Exercise details >> Word for word, print each line of the listing below; pictures stay out.

Records provided >>
-*-*-
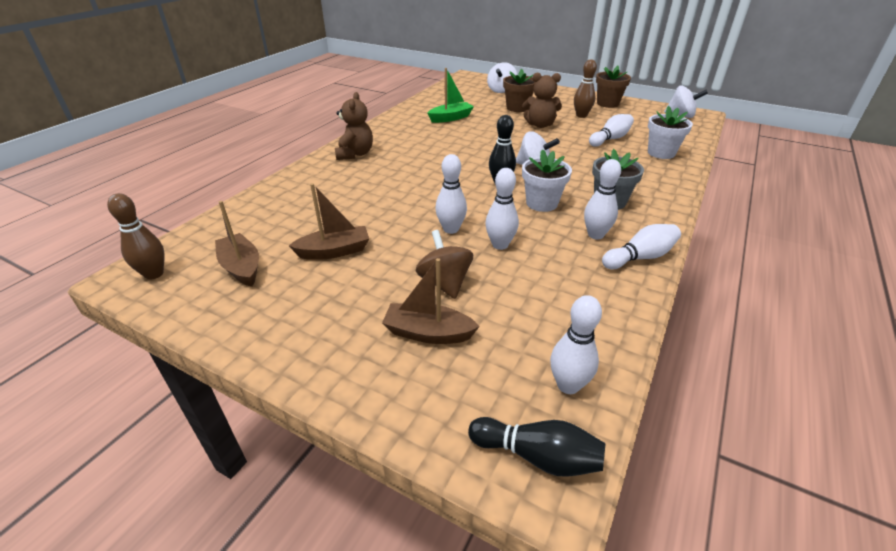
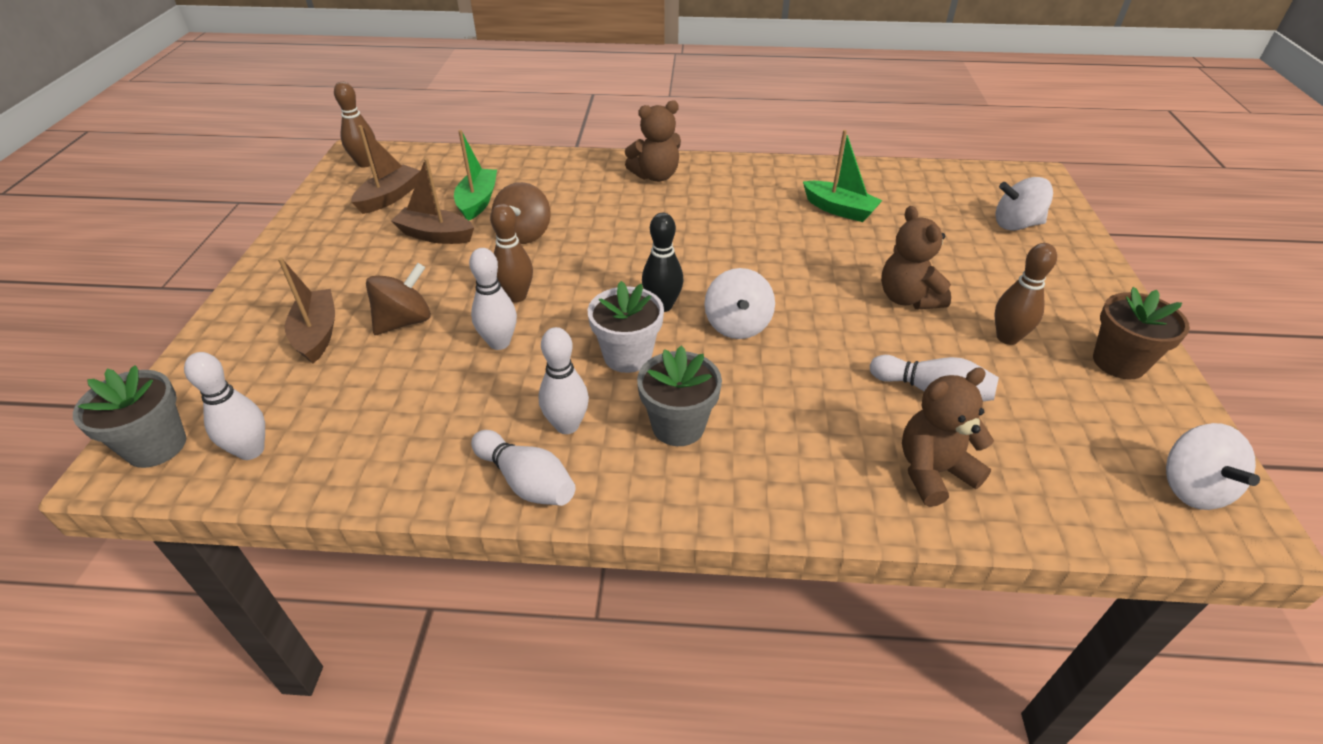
camera: 65 degrees right, 5 degrees up
brown boat [289,183,369,260] -> brown boat turned 150 degrees clockwise [391,158,474,244]
white bowling pin [435,154,467,234] -> brown bowling pin [490,204,533,302]
black bowling pin [468,417,606,477] -> grey flower pot [73,365,186,468]
brown flower pot [503,69,535,112] -> none
white flower pot [648,106,693,159] -> brown teddy bear [902,367,994,507]
none -> green boat [454,130,497,220]
none -> brown spinning top [491,182,551,244]

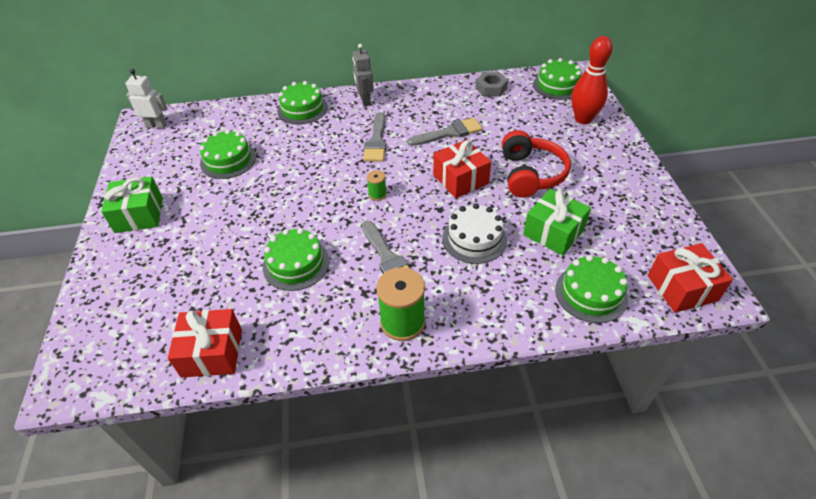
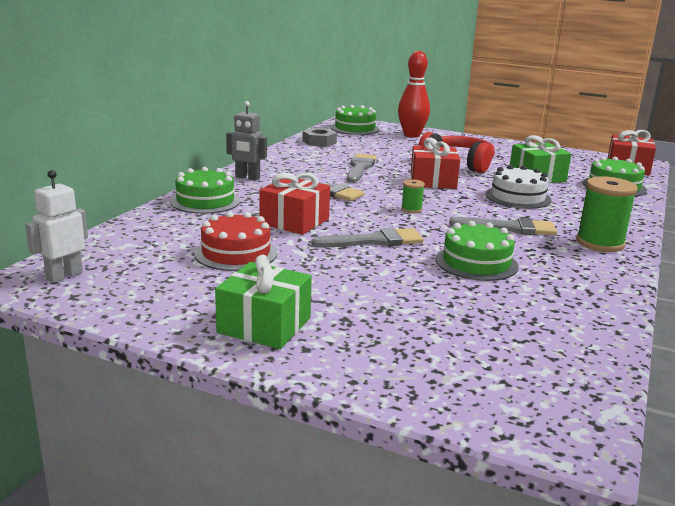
camera: 60 degrees left, 25 degrees down
red gift [168,309,242,378] -> red gift moved to [259,173,330,235]
green cake [200,129,256,179] -> red cake [194,212,277,271]
none -> grey brush [312,228,424,248]

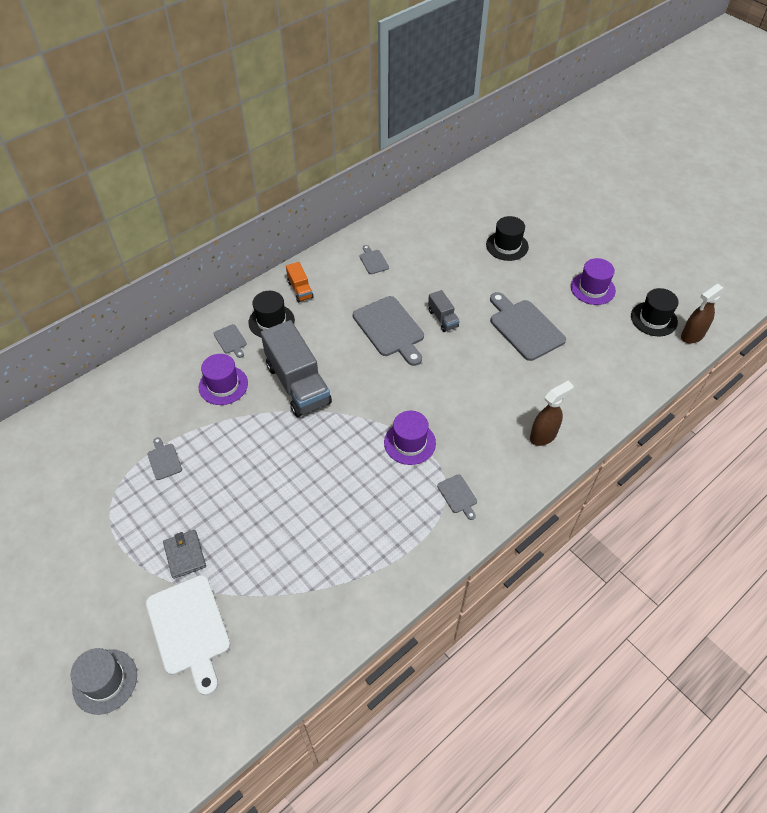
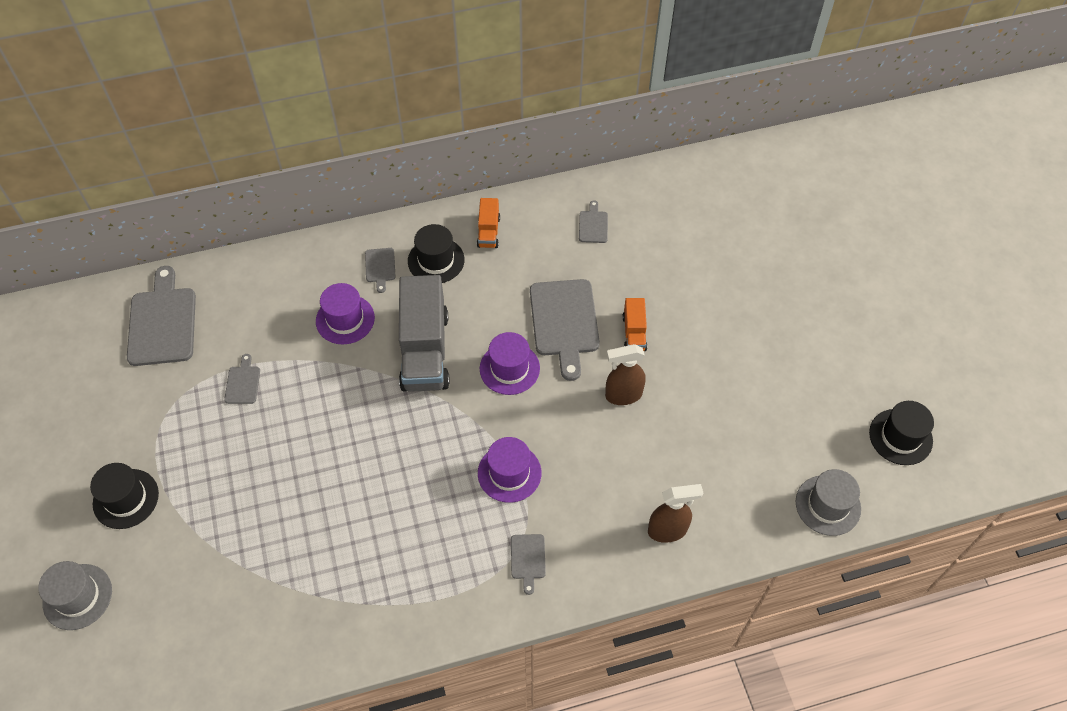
camera: 25 degrees right, 5 degrees up
white cutting board [146,575,230,696] -> none
grey wallet [163,530,206,579] -> none
grey truck [428,290,460,332] -> orange truck [622,298,647,351]
black hat [486,216,529,261] -> black hat moved to [90,463,159,529]
grey cutting board [490,292,566,361] -> grey cutting board moved to [127,266,196,366]
purple hat [571,258,616,305] -> purple hat moved to [480,332,540,395]
brown spray bottle [681,284,725,344] -> brown spray bottle moved to [605,344,646,405]
none -> grey hat [796,469,861,536]

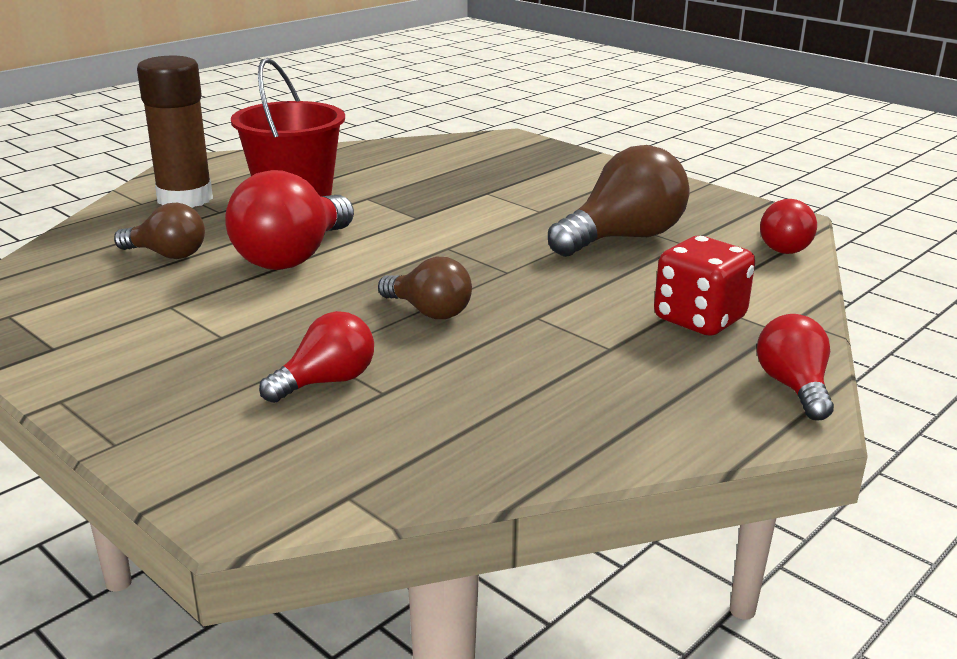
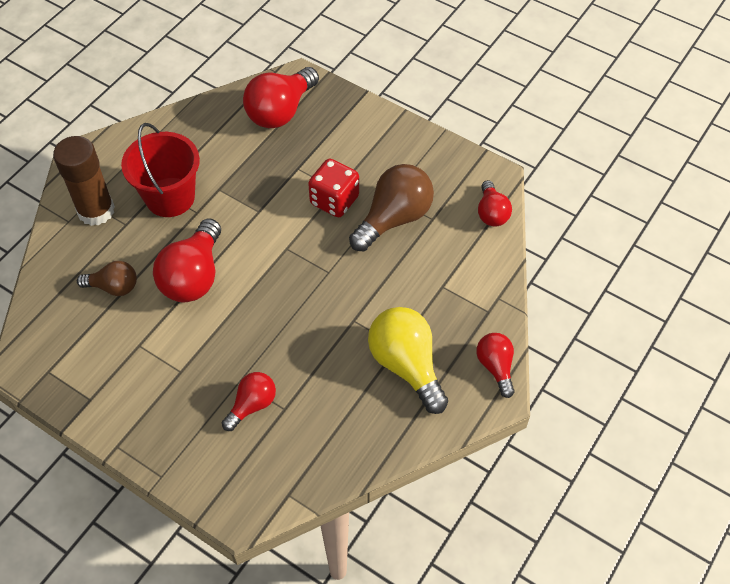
camera: 10 degrees left, 30 degrees up
brown light bulb [378,257,472,319] -> none
red dice [654,236,755,336] -> red dice moved to [308,159,359,217]
none -> red light bulb [243,67,319,128]
none -> yellow light bulb [368,307,448,414]

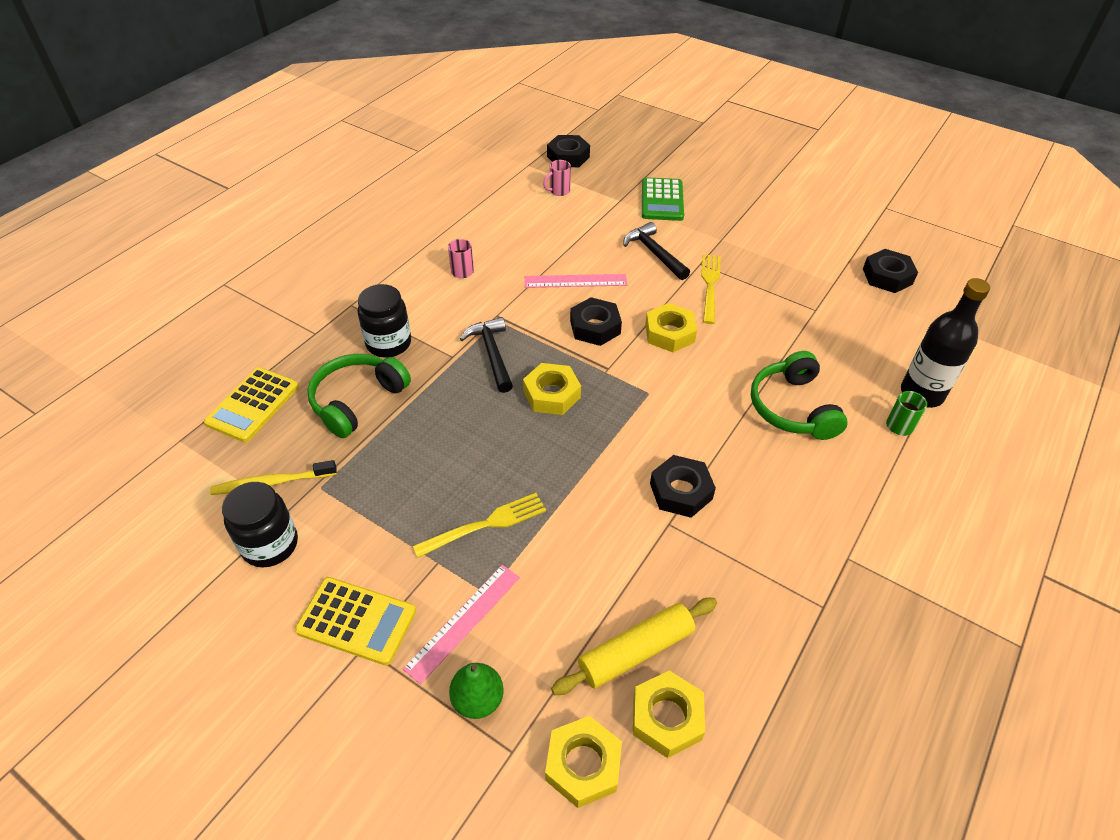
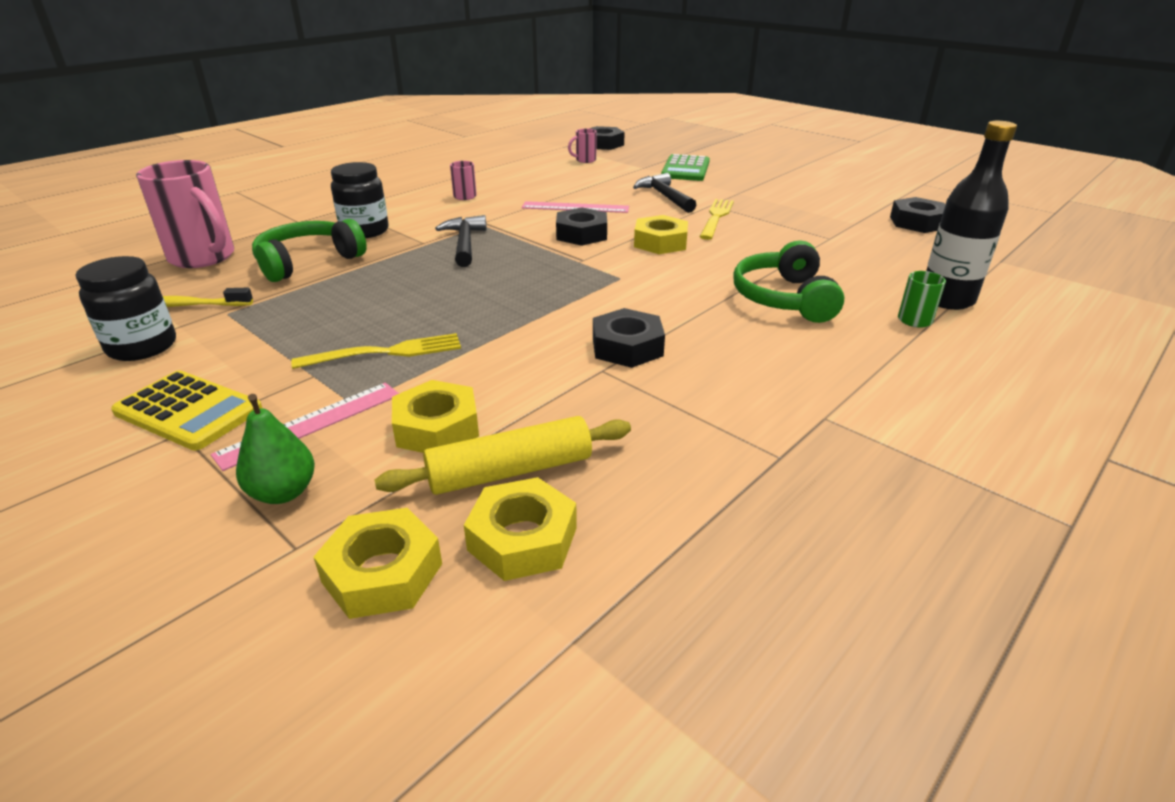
camera: 10 degrees right, 15 degrees down
yellow calculator [204,367,299,442] -> pink mug [136,160,234,268]
yellow nut [523,363,581,415] -> yellow nut moved to [392,380,479,453]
-*-*-
Reply to the task >>
camera: 65 degrees right, 5 degrees up
brown boat [289,183,369,260] -> brown boat turned 150 degrees clockwise [391,158,474,244]
white bowling pin [435,154,467,234] -> brown bowling pin [490,204,533,302]
black bowling pin [468,417,606,477] -> grey flower pot [73,365,186,468]
brown flower pot [503,69,535,112] -> none
white flower pot [648,106,693,159] -> brown teddy bear [902,367,994,507]
none -> green boat [454,130,497,220]
none -> brown spinning top [491,182,551,244]

camera: 60 degrees left, 25 degrees down
red gift [168,309,242,378] -> red gift moved to [259,173,330,235]
green cake [200,129,256,179] -> red cake [194,212,277,271]
none -> grey brush [312,228,424,248]

camera: 25 degrees right, 5 degrees up
white cutting board [146,575,230,696] -> none
grey wallet [163,530,206,579] -> none
grey truck [428,290,460,332] -> orange truck [622,298,647,351]
black hat [486,216,529,261] -> black hat moved to [90,463,159,529]
grey cutting board [490,292,566,361] -> grey cutting board moved to [127,266,196,366]
purple hat [571,258,616,305] -> purple hat moved to [480,332,540,395]
brown spray bottle [681,284,725,344] -> brown spray bottle moved to [605,344,646,405]
none -> grey hat [796,469,861,536]

camera: 10 degrees left, 30 degrees up
brown light bulb [378,257,472,319] -> none
red dice [654,236,755,336] -> red dice moved to [308,159,359,217]
none -> red light bulb [243,67,319,128]
none -> yellow light bulb [368,307,448,414]

camera: 10 degrees right, 15 degrees down
yellow calculator [204,367,299,442] -> pink mug [136,160,234,268]
yellow nut [523,363,581,415] -> yellow nut moved to [392,380,479,453]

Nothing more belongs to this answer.